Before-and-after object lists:
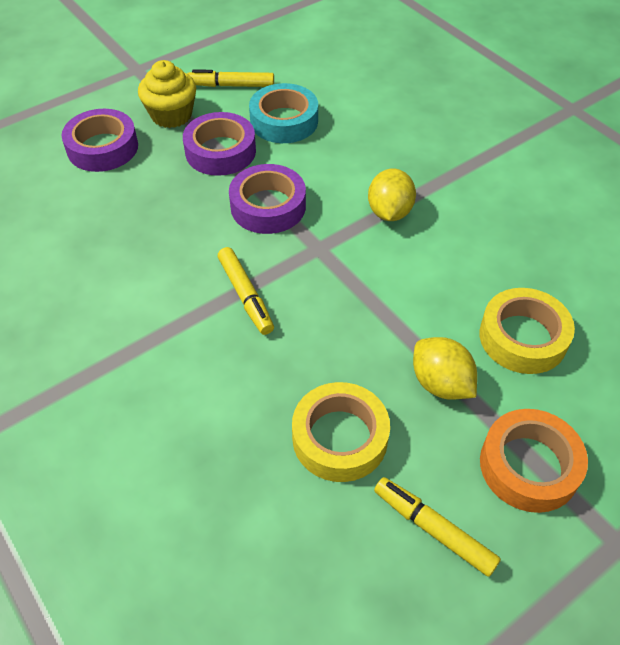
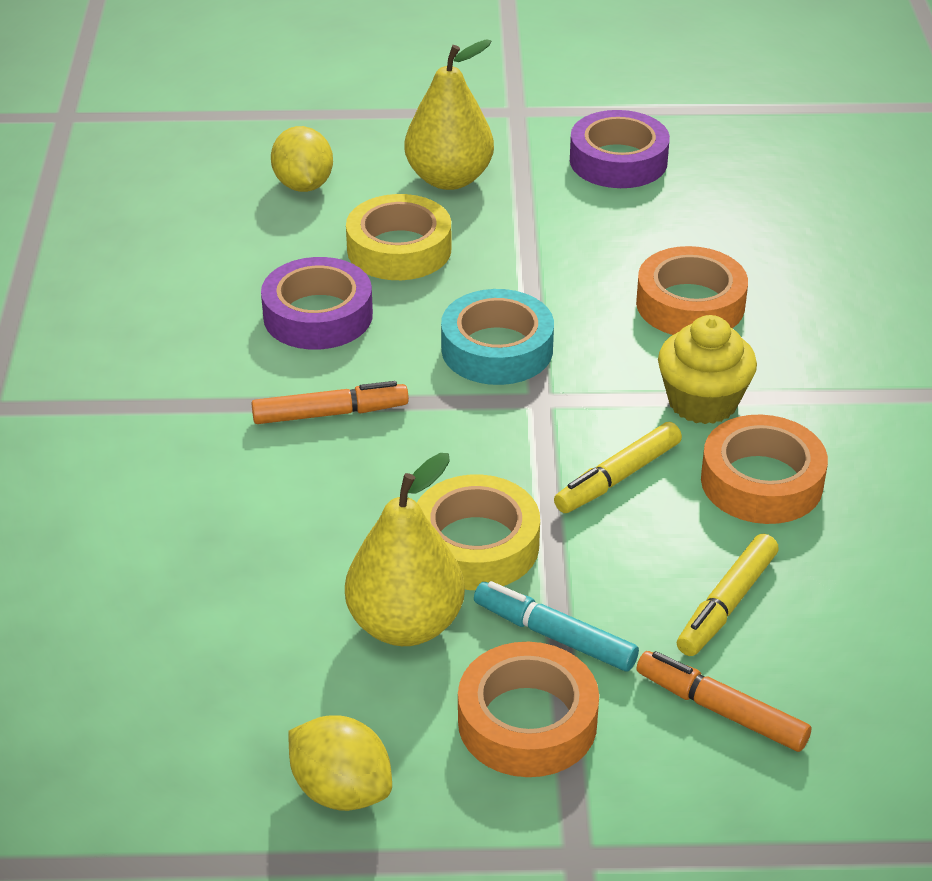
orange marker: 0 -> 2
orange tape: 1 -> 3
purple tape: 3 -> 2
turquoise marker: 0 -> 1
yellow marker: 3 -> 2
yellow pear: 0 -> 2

**What you will do:** Which of the lines in the data hold the string "marker"? Report each of them by copying it.

**Result of this task:**
orange marker: 0 -> 2
turquoise marker: 0 -> 1
yellow marker: 3 -> 2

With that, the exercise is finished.